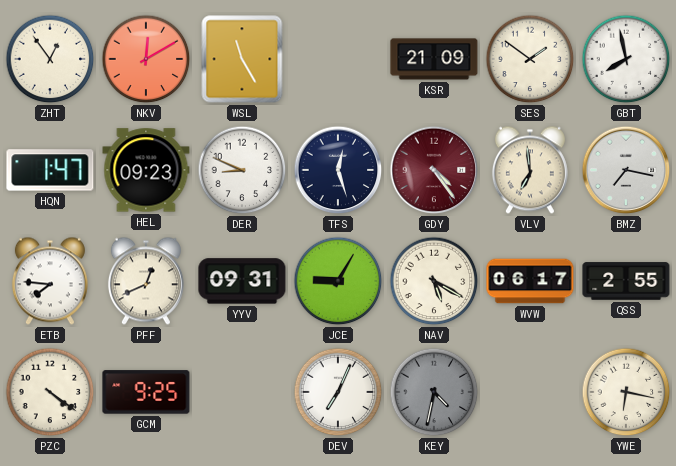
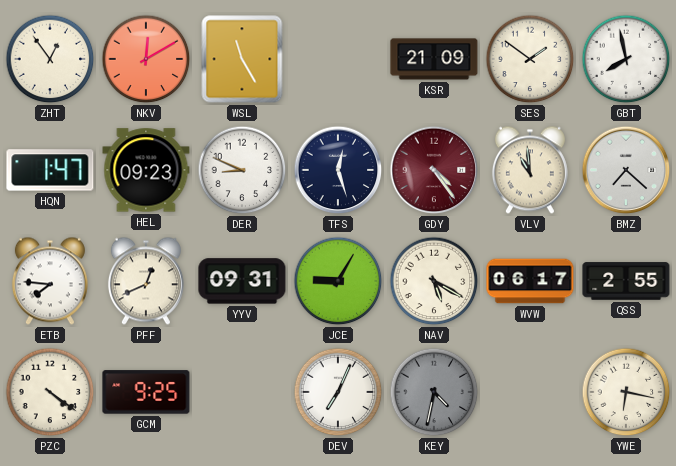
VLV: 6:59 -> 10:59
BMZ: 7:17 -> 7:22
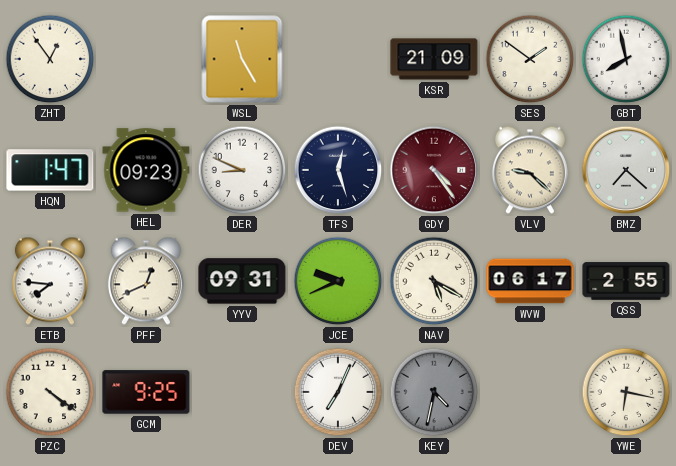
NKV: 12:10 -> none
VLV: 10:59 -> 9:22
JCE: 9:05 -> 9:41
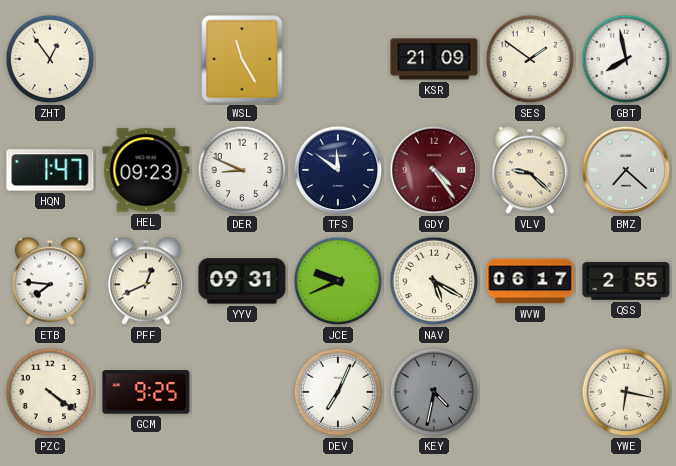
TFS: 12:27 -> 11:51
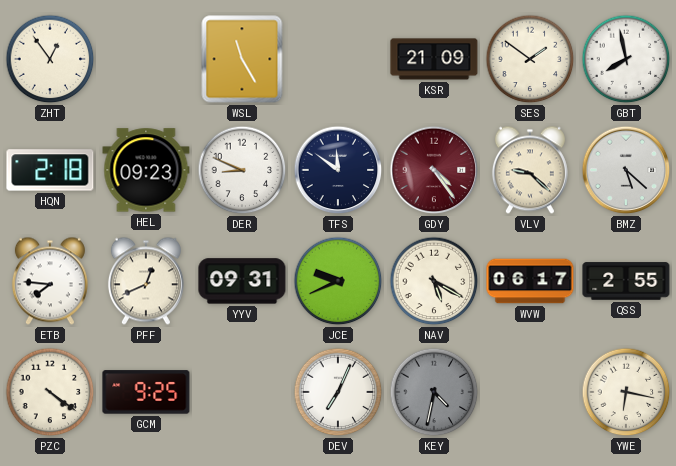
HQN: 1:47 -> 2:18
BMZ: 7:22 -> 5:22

——

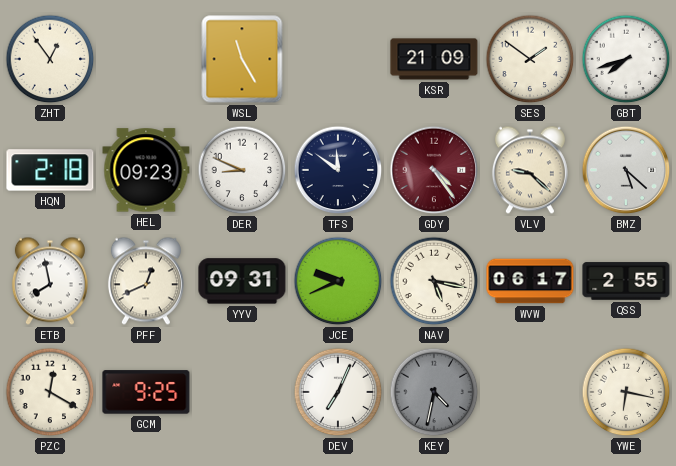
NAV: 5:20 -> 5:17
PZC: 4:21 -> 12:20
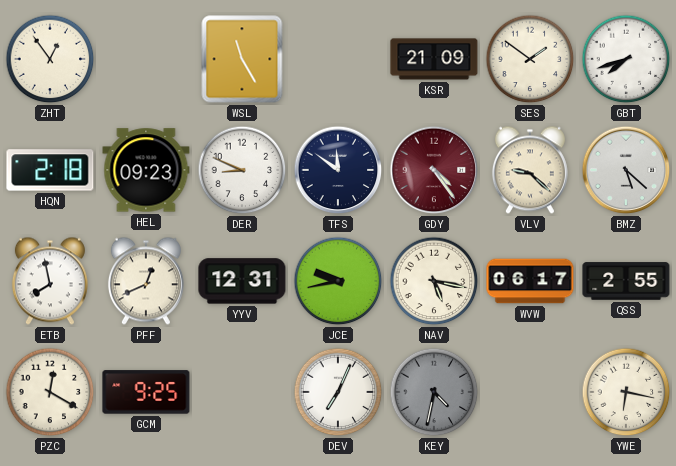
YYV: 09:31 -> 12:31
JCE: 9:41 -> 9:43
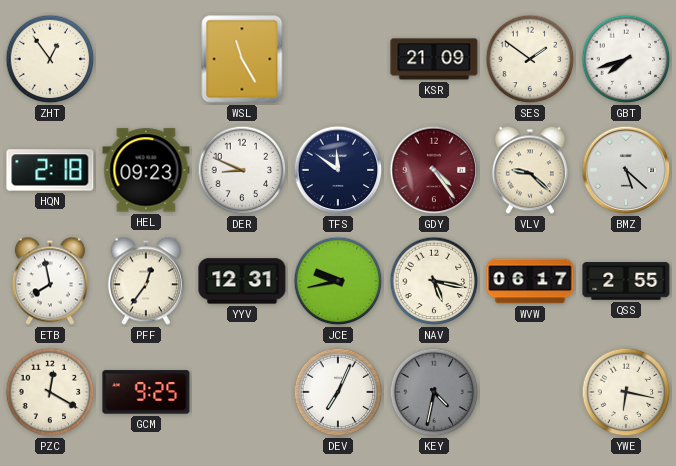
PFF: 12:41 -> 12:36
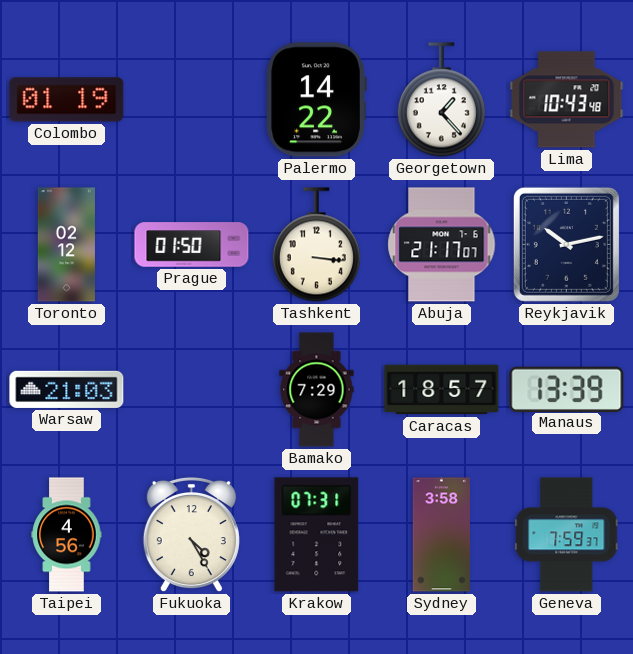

——

EXERCISE DETAILS: Rewrite the lines starting at the one containing "VLV: 6:59 -> 10:59" and ending after the one containing "TFS: 12:27 -> 11:51", replacing "none" with "off" and keeping everything else the same. Leave the pictures out of your answer.

SOLUTION:
VLV: 6:59 -> 10:59
BMZ: 7:17 -> 7:22
NKV: 12:10 -> off
VLV: 10:59 -> 9:22
JCE: 9:05 -> 9:41
TFS: 12:27 -> 11:51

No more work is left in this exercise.